Exercise description: The records are to be repeated exactly, and any images in them are to be dropped.

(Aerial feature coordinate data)
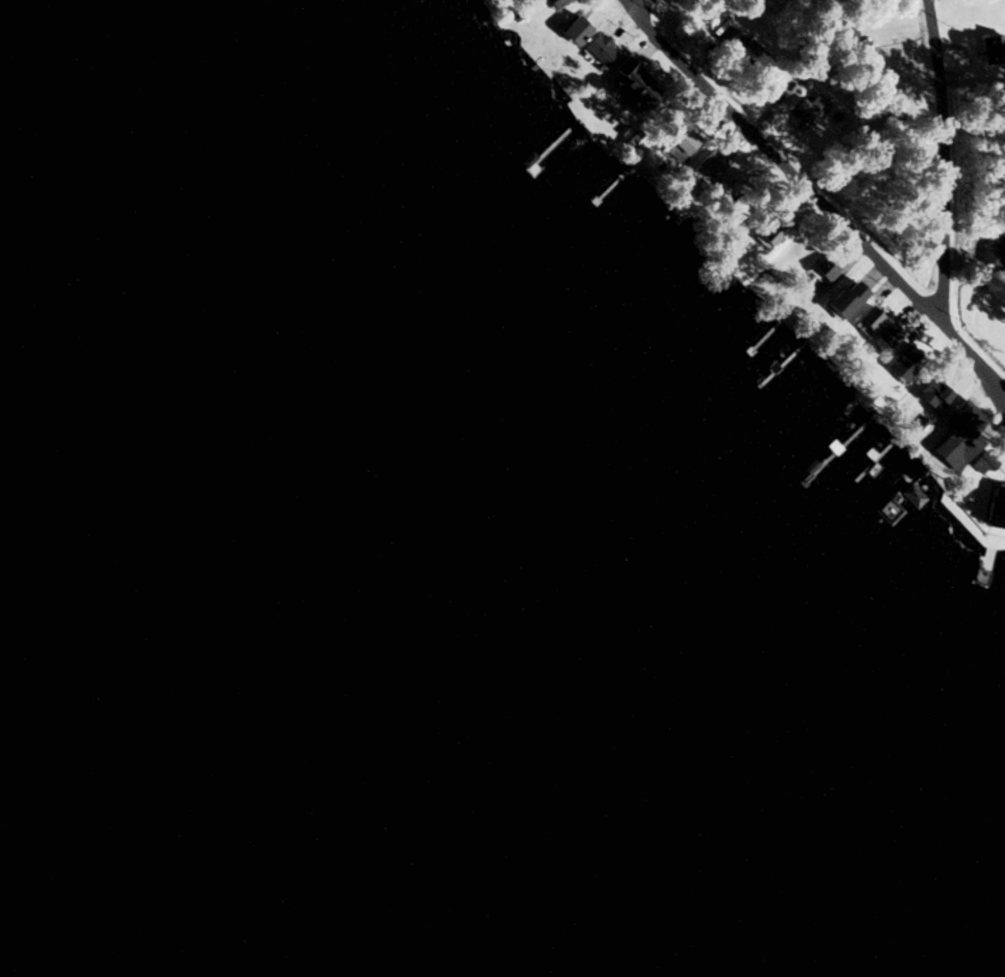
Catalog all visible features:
building: (553, 2)
road: (663, 15)
building: (571, 30)
building: (991, 48)
building: (598, 49)
building: (742, 52)
building: (856, 63)
building: (628, 83)
building: (806, 110)
building: (675, 144)
road: (945, 159)
building: (706, 165)
road: (814, 201)
building: (769, 230)
building: (991, 248)
building: (821, 270)
building: (838, 299)
building: (866, 318)
building: (885, 336)
building: (901, 363)
building: (931, 391)
road: (1004, 398)
building: (956, 435)

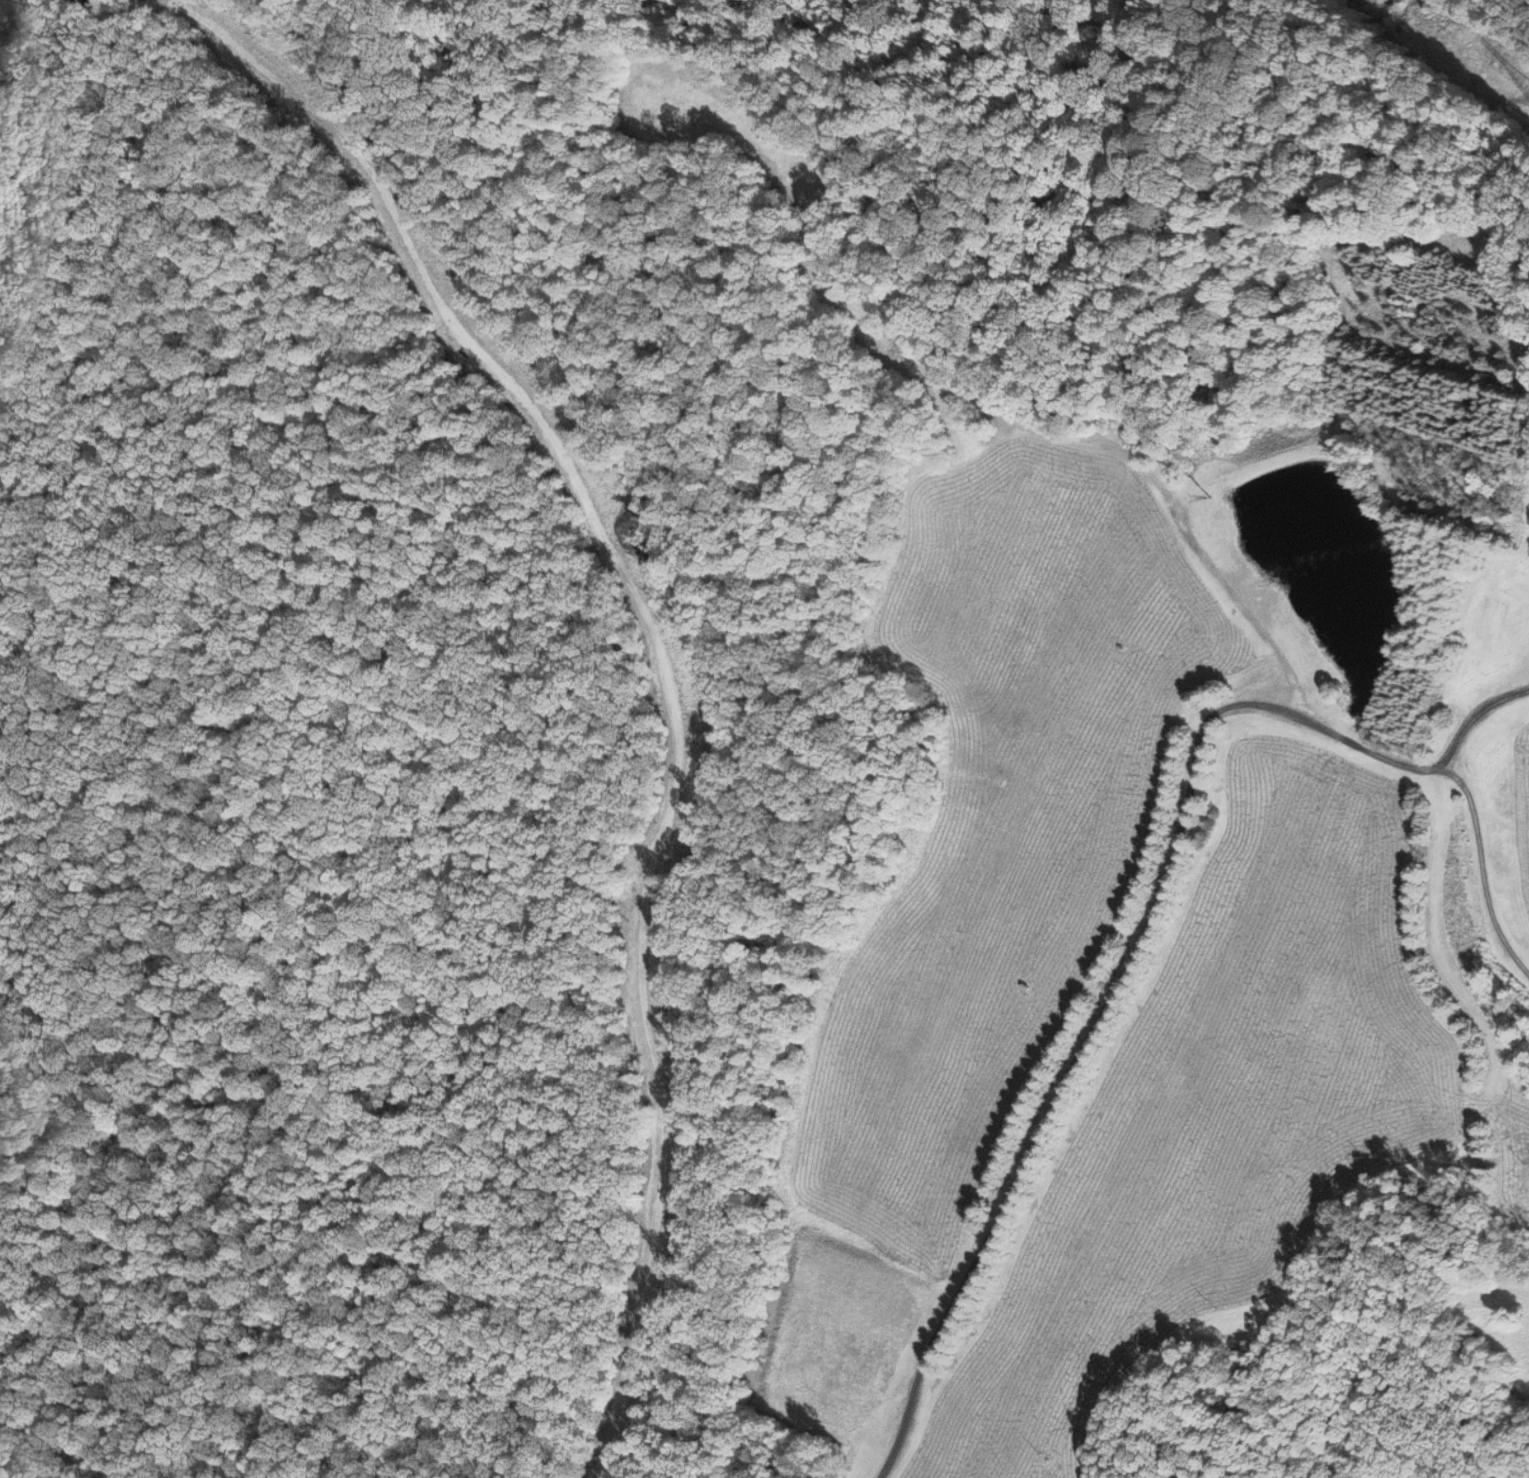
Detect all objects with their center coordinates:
building: (1213, 209)
road: (655, 655)
road: (1473, 716)
road: (1161, 885)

Answer for this exercise:
Catalog all visible features:
building: (553, 2)
road: (663, 15)
building: (571, 30)
building: (991, 48)
building: (598, 49)
building: (742, 52)
building: (856, 63)
building: (628, 83)
building: (806, 110)
building: (675, 144)
road: (945, 159)
building: (706, 165)
road: (814, 201)
building: (769, 230)
building: (991, 248)
building: (821, 270)
building: (838, 299)
building: (866, 318)
building: (885, 336)
building: (901, 363)
building: (931, 391)
road: (1004, 398)
building: (956, 435)

Detect all objects with their center coordinates:
building: (1213, 209)
road: (655, 655)
road: (1473, 716)
road: (1161, 885)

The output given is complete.